Each record below must be retyped exactly, with nothing left out.

Extracted data:
+++
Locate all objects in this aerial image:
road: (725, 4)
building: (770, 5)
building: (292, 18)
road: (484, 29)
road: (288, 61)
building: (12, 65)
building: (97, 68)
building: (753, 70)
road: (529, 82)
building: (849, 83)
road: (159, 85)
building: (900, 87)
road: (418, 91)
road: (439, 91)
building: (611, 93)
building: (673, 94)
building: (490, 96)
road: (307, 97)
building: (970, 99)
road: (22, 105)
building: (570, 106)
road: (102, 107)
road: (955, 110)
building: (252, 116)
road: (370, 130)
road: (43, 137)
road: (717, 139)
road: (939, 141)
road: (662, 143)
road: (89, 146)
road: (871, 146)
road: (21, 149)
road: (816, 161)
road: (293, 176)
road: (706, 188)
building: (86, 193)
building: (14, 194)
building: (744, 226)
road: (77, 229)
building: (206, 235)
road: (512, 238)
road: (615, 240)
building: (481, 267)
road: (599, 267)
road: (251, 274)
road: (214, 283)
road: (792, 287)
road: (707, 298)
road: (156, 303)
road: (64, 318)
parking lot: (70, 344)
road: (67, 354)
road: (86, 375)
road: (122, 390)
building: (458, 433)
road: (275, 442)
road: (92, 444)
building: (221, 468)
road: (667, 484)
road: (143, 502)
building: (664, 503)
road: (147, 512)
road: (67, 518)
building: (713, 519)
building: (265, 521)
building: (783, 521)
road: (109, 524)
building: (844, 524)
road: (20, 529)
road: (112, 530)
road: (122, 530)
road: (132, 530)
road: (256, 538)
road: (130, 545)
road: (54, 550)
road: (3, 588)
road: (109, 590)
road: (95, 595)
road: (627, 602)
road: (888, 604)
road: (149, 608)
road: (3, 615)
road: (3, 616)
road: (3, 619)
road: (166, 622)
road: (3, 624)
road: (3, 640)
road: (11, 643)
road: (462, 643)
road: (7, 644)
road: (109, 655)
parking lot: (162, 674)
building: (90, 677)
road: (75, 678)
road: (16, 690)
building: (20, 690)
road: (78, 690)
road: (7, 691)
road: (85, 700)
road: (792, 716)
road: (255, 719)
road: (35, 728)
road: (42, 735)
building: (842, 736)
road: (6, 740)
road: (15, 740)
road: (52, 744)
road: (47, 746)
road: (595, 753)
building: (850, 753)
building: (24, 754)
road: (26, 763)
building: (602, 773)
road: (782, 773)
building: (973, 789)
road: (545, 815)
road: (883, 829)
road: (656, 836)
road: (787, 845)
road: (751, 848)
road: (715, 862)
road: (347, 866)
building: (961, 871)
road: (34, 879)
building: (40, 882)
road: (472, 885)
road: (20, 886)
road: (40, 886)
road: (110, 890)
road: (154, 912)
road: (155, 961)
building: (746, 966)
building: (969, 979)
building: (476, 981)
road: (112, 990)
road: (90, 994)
+++
Expected answer:
Locate all objects in this aerial image:
road: (725, 4)
building: (770, 5)
building: (292, 18)
road: (484, 29)
road: (288, 61)
building: (12, 65)
building: (97, 68)
building: (753, 70)
road: (529, 82)
building: (849, 83)
road: (159, 85)
building: (900, 87)
road: (418, 91)
road: (439, 91)
building: (611, 93)
building: (673, 94)
building: (490, 96)
road: (307, 97)
building: (970, 99)
road: (22, 105)
building: (570, 106)
road: (102, 107)
road: (955, 110)
building: (252, 116)
road: (370, 130)
road: (43, 137)
road: (717, 139)
road: (939, 141)
road: (662, 143)
road: (89, 146)
road: (871, 146)
road: (21, 149)
road: (816, 161)
road: (293, 176)
road: (706, 188)
building: (86, 193)
building: (14, 194)
building: (744, 226)
road: (77, 229)
building: (206, 235)
road: (512, 238)
road: (615, 240)
building: (481, 267)
road: (599, 267)
road: (251, 274)
road: (214, 283)
road: (792, 287)
road: (707, 298)
road: (156, 303)
road: (64, 318)
parking lot: (70, 344)
road: (67, 354)
road: (86, 375)
road: (122, 390)
building: (458, 433)
road: (275, 442)
road: (92, 444)
building: (221, 468)
road: (667, 484)
road: (143, 502)
building: (664, 503)
road: (147, 512)
road: (67, 518)
building: (713, 519)
building: (265, 521)
building: (783, 521)
road: (109, 524)
building: (844, 524)
road: (20, 529)
road: (112, 530)
road: (122, 530)
road: (132, 530)
road: (256, 538)
road: (130, 545)
road: (54, 550)
road: (3, 588)
road: (109, 590)
road: (95, 595)
road: (627, 602)
road: (888, 604)
road: (149, 608)
road: (3, 615)
road: (3, 616)
road: (3, 619)
road: (166, 622)
road: (3, 624)
road: (3, 640)
road: (11, 643)
road: (462, 643)
road: (7, 644)
road: (109, 655)
parking lot: (162, 674)
building: (90, 677)
road: (75, 678)
road: (16, 690)
building: (20, 690)
road: (78, 690)
road: (7, 691)
road: (85, 700)
road: (792, 716)
road: (255, 719)
road: (35, 728)
road: (42, 735)
building: (842, 736)
road: (6, 740)
road: (15, 740)
road: (52, 744)
road: (47, 746)
road: (595, 753)
building: (850, 753)
building: (24, 754)
road: (26, 763)
building: (602, 773)
road: (782, 773)
building: (973, 789)
road: (545, 815)
road: (883, 829)
road: (656, 836)
road: (787, 845)
road: (751, 848)
road: (715, 862)
road: (347, 866)
building: (961, 871)
road: (34, 879)
building: (40, 882)
road: (472, 885)
road: (20, 886)
road: (40, 886)
road: (110, 890)
road: (154, 912)
road: (155, 961)
building: (746, 966)
building: (969, 979)
building: (476, 981)
road: (112, 990)
road: (90, 994)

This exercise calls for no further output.